Stated exercise:
Edit the entries from the first line through the line with "Kampala: 20:26 -> 20:47", changing every "none" to "off" and keeping everything else the same.

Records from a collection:
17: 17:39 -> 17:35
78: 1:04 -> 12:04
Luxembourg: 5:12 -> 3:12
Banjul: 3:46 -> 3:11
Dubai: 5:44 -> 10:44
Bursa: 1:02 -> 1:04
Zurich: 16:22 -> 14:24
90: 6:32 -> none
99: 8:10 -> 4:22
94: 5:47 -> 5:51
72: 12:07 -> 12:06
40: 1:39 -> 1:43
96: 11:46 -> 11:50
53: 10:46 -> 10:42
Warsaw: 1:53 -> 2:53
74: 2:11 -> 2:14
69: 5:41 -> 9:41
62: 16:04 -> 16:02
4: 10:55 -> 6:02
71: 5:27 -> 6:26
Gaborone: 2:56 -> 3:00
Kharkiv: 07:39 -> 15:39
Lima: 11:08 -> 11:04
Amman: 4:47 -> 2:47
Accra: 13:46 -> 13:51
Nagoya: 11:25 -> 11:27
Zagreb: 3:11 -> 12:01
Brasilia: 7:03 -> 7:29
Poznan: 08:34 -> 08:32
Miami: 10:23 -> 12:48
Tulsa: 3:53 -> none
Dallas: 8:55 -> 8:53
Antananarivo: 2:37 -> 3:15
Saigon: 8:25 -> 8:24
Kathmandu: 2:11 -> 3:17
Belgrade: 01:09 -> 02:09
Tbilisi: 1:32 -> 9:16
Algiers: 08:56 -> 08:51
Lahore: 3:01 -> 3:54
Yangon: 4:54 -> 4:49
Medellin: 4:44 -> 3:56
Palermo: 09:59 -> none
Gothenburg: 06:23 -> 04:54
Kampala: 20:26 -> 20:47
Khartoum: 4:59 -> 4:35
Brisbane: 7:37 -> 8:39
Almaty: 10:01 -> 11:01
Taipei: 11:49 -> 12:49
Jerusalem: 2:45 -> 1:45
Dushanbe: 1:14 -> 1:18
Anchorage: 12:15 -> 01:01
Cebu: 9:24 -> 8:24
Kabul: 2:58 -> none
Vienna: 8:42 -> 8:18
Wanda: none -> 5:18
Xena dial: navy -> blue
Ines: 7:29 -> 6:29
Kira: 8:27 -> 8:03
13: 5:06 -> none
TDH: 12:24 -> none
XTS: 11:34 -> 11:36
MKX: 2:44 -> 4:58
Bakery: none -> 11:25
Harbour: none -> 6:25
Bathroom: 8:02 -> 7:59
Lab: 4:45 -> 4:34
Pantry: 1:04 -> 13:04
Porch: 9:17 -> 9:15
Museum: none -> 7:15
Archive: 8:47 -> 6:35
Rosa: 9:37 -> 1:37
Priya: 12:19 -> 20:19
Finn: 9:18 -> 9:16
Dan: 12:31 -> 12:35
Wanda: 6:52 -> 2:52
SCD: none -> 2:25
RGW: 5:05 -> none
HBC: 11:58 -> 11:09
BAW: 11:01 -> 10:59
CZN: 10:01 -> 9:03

Task output:
17: 17:39 -> 17:35
78: 1:04 -> 12:04
Luxembourg: 5:12 -> 3:12
Banjul: 3:46 -> 3:11
Dubai: 5:44 -> 10:44
Bursa: 1:02 -> 1:04
Zurich: 16:22 -> 14:24
90: 6:32 -> off
99: 8:10 -> 4:22
94: 5:47 -> 5:51
72: 12:07 -> 12:06
40: 1:39 -> 1:43
96: 11:46 -> 11:50
53: 10:46 -> 10:42
Warsaw: 1:53 -> 2:53
74: 2:11 -> 2:14
69: 5:41 -> 9:41
62: 16:04 -> 16:02
4: 10:55 -> 6:02
71: 5:27 -> 6:26
Gaborone: 2:56 -> 3:00
Kharkiv: 07:39 -> 15:39
Lima: 11:08 -> 11:04
Amman: 4:47 -> 2:47
Accra: 13:46 -> 13:51
Nagoya: 11:25 -> 11:27
Zagreb: 3:11 -> 12:01
Brasilia: 7:03 -> 7:29
Poznan: 08:34 -> 08:32
Miami: 10:23 -> 12:48
Tulsa: 3:53 -> off
Dallas: 8:55 -> 8:53
Antananarivo: 2:37 -> 3:15
Saigon: 8:25 -> 8:24
Kathmandu: 2:11 -> 3:17
Belgrade: 01:09 -> 02:09
Tbilisi: 1:32 -> 9:16
Algiers: 08:56 -> 08:51
Lahore: 3:01 -> 3:54
Yangon: 4:54 -> 4:49
Medellin: 4:44 -> 3:56
Palermo: 09:59 -> off
Gothenburg: 06:23 -> 04:54
Kampala: 20:26 -> 20:47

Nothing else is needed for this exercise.